GIVEN DATA:
########
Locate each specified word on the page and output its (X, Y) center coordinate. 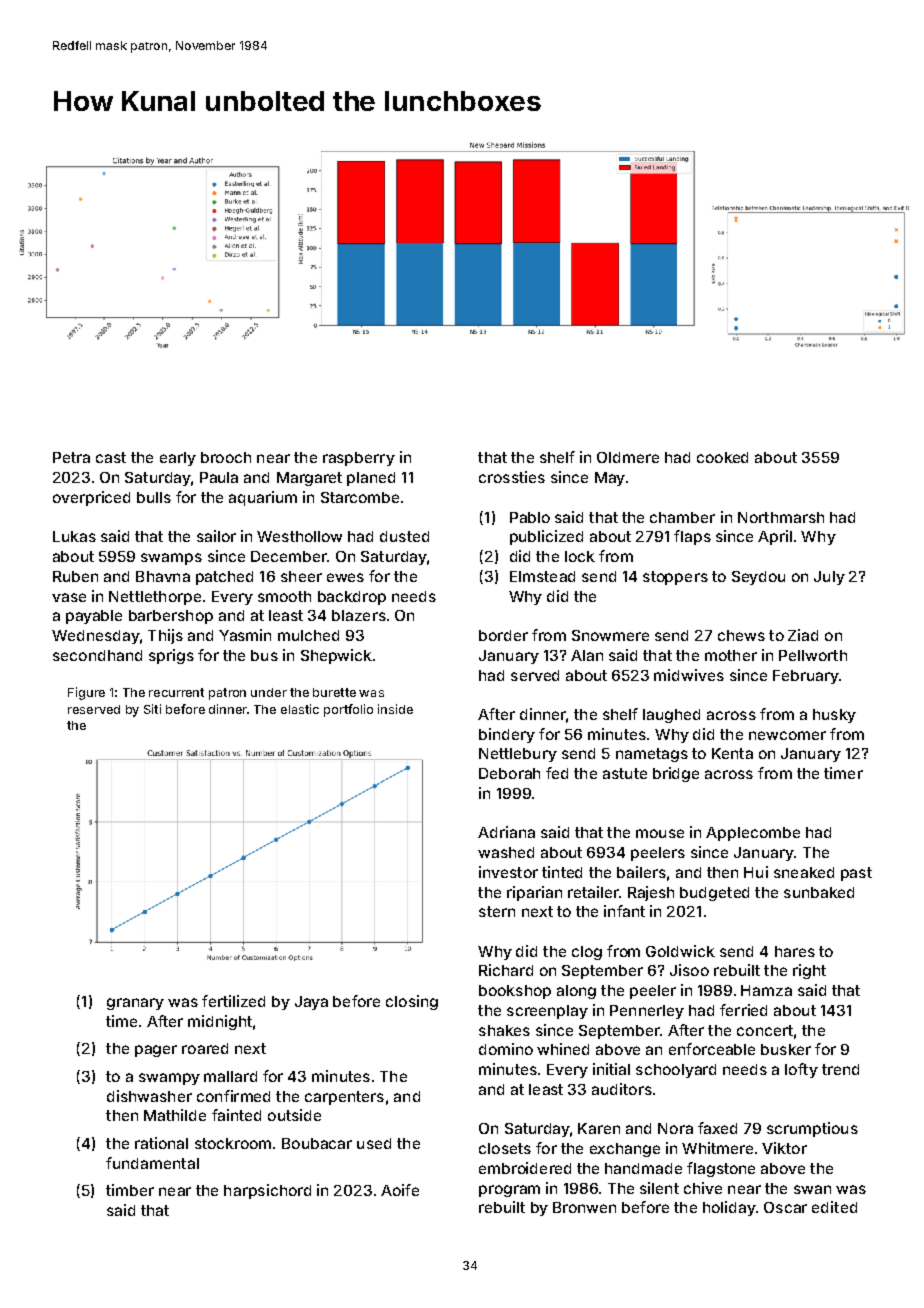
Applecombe (753, 834)
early (178, 459)
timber (130, 1190)
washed (506, 852)
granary (135, 1004)
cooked (722, 457)
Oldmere (628, 457)
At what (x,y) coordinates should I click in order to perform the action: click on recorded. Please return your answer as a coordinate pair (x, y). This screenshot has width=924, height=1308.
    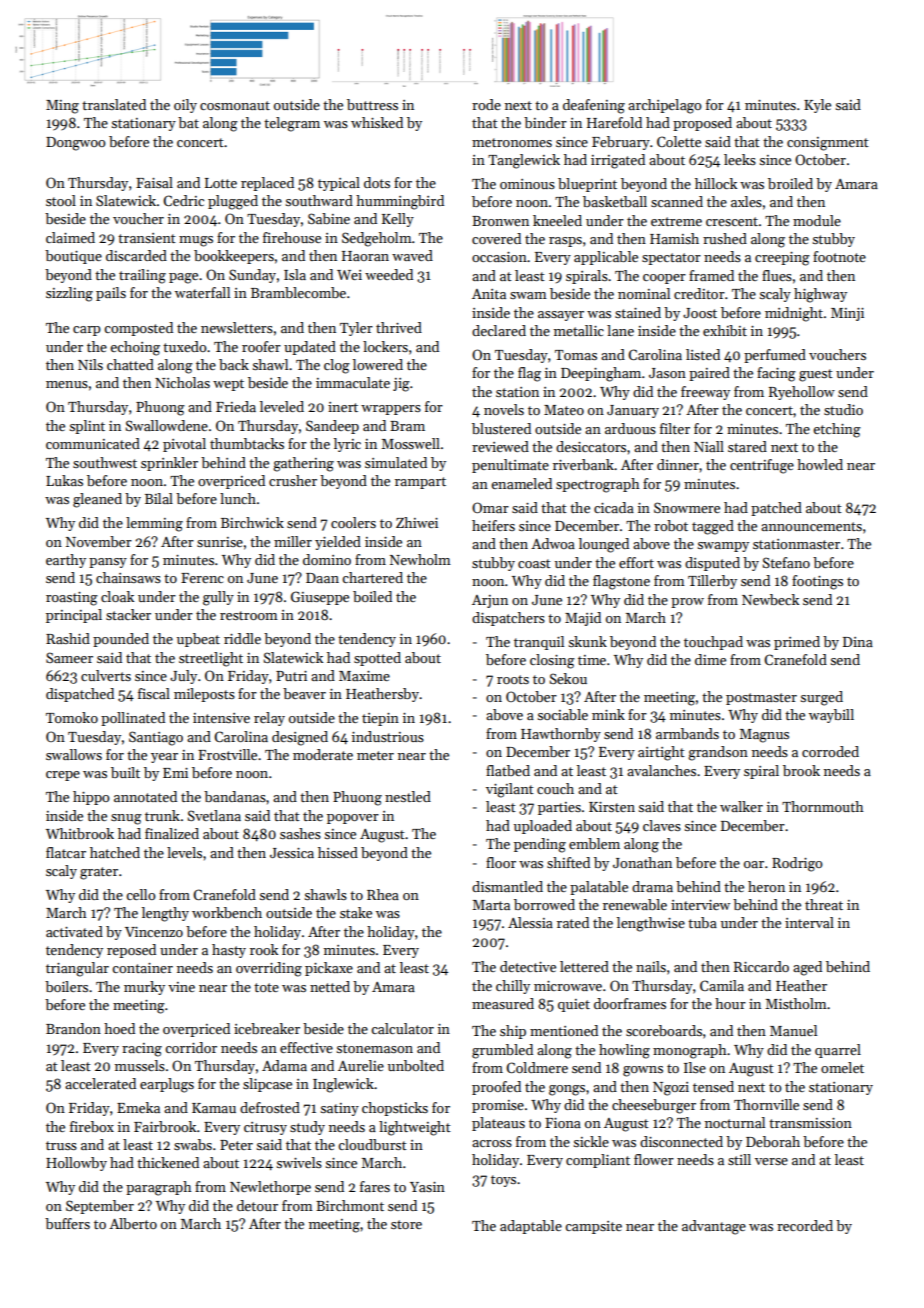
    Looking at the image, I should click on (805, 1225).
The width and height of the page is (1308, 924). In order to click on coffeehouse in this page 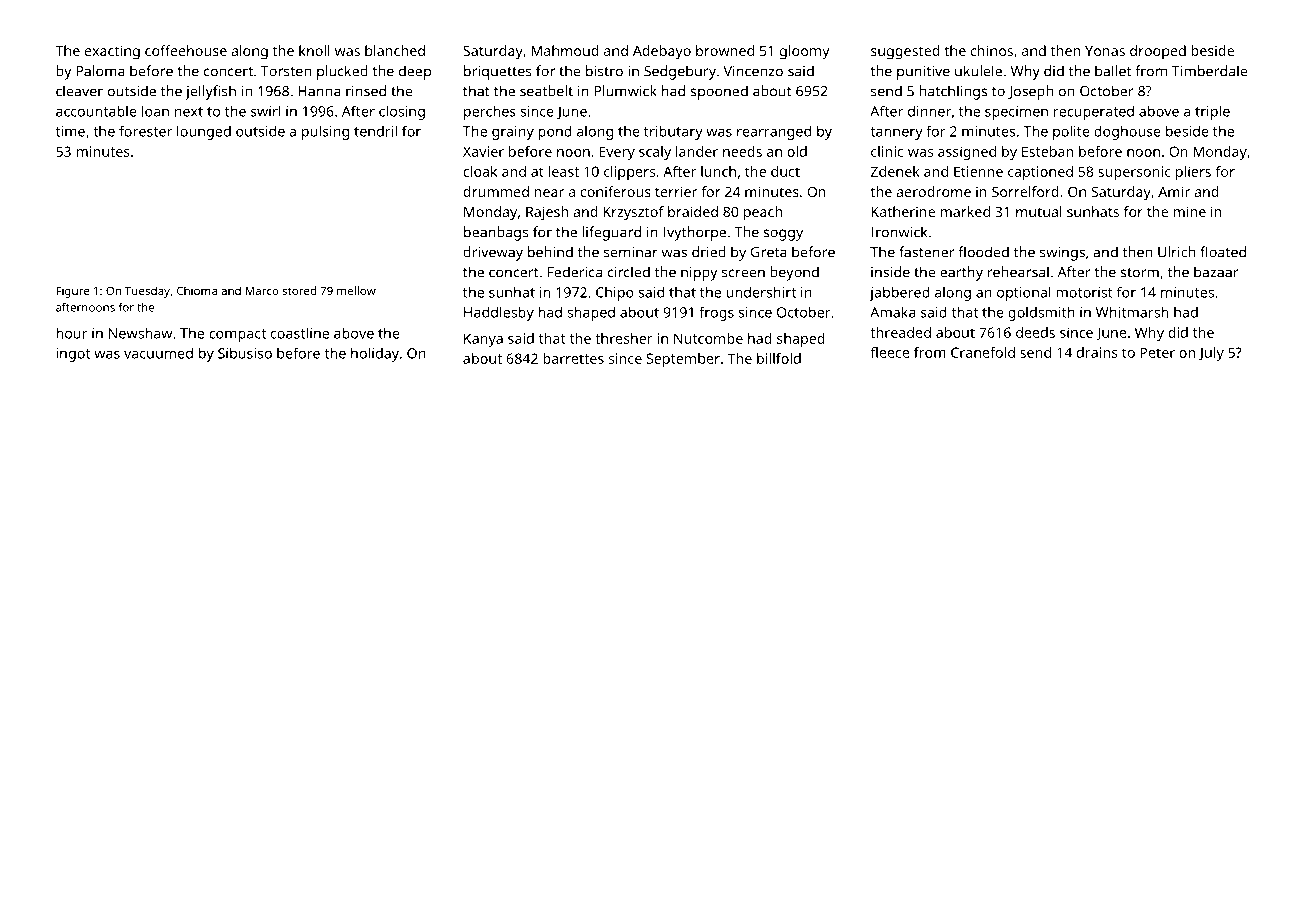, I will do `click(186, 50)`.
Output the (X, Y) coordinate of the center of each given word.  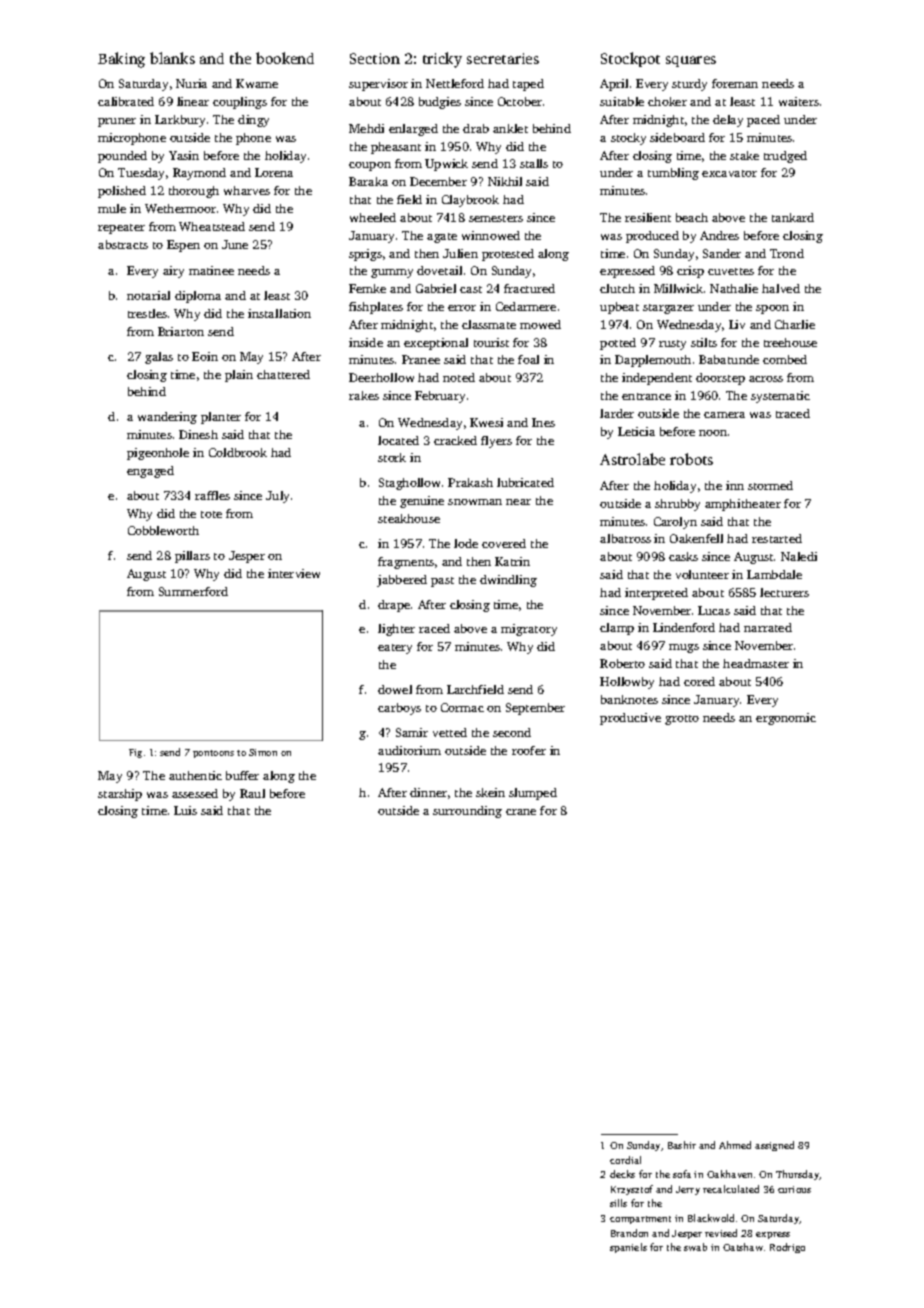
########
PROBLEM DESCRIPTION:
Rewrite the part of the listing that runs from its start through the line containing "Oldmere (628, 457)", swapping "timber" for "lumber" and changing nothing else. Leave the pictures out of your answer.

EXERCISE RESULT:
Locate each specified word on the page and output its (X, Y) center coordinate. 
Applecombe (753, 834)
early (178, 459)
lumber (130, 1190)
washed (506, 852)
granary (135, 1004)
cooked (722, 457)
Oldmere (628, 457)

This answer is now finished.